++++ DATA PROVIDED
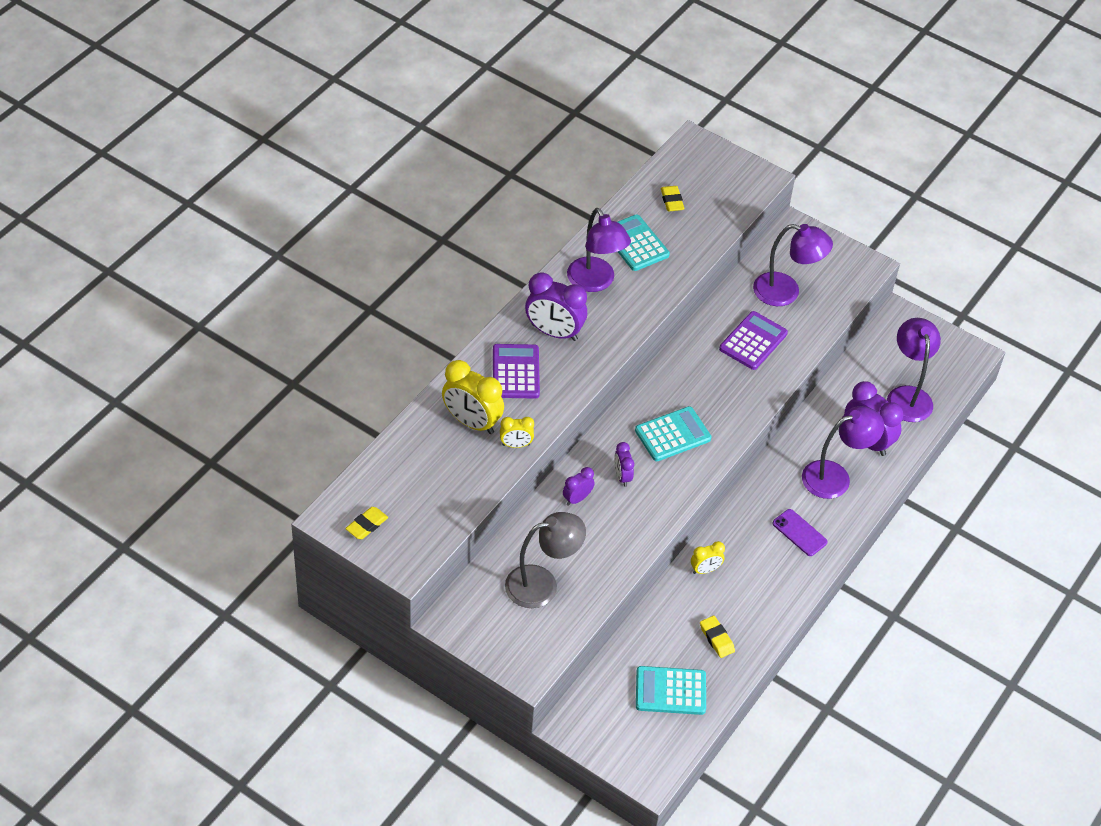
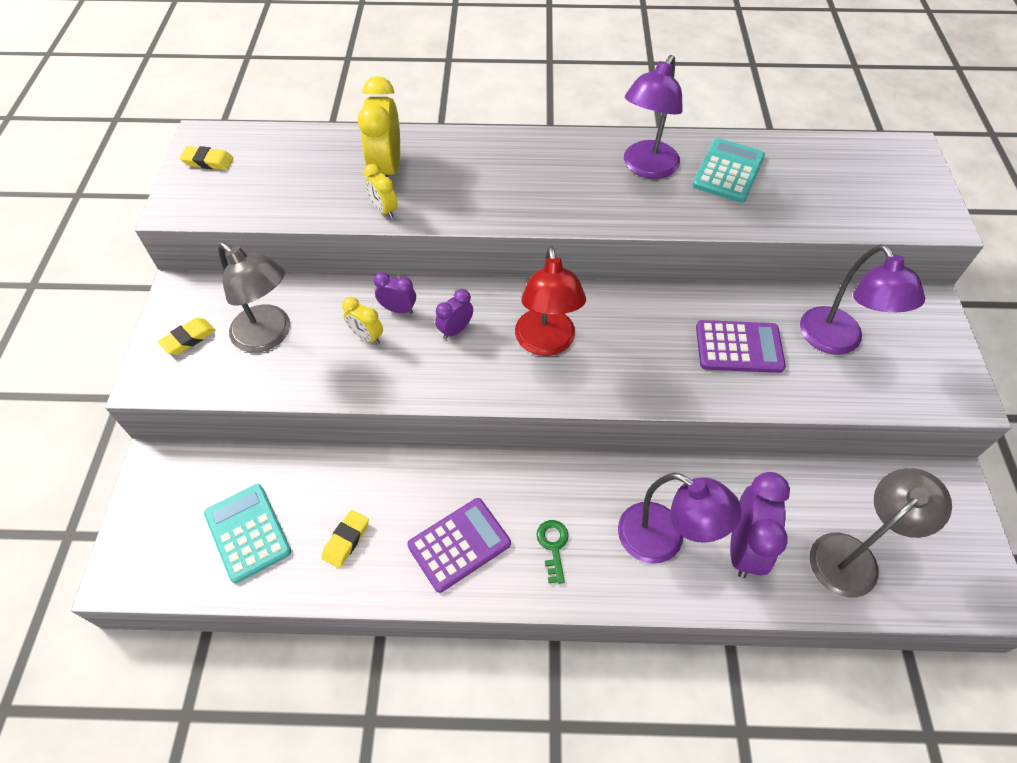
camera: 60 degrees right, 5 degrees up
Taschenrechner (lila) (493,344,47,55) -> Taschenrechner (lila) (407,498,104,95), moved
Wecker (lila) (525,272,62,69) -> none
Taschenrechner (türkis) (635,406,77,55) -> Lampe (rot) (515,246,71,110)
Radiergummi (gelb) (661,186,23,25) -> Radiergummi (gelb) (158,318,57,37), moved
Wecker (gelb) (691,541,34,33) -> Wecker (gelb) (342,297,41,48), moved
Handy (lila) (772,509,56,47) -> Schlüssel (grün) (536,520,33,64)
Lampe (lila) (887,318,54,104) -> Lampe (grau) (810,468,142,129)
++++++++
TASK ITEM
Copy out the whole listing exactly, and don't carry over any pictures.

YOUR RESPONSE
camera: 60 degrees right, 5 degrees up
Taschenrechner (lila) (493,344,47,55) -> Taschenrechner (lila) (407,498,104,95), moved
Wecker (lila) (525,272,62,69) -> none
Taschenrechner (türkis) (635,406,77,55) -> Lampe (rot) (515,246,71,110)
Radiergummi (gelb) (661,186,23,25) -> Radiergummi (gelb) (158,318,57,37), moved
Wecker (gelb) (691,541,34,33) -> Wecker (gelb) (342,297,41,48), moved
Handy (lila) (772,509,56,47) -> Schlüssel (grün) (536,520,33,64)
Lampe (lila) (887,318,54,104) -> Lampe (grau) (810,468,142,129)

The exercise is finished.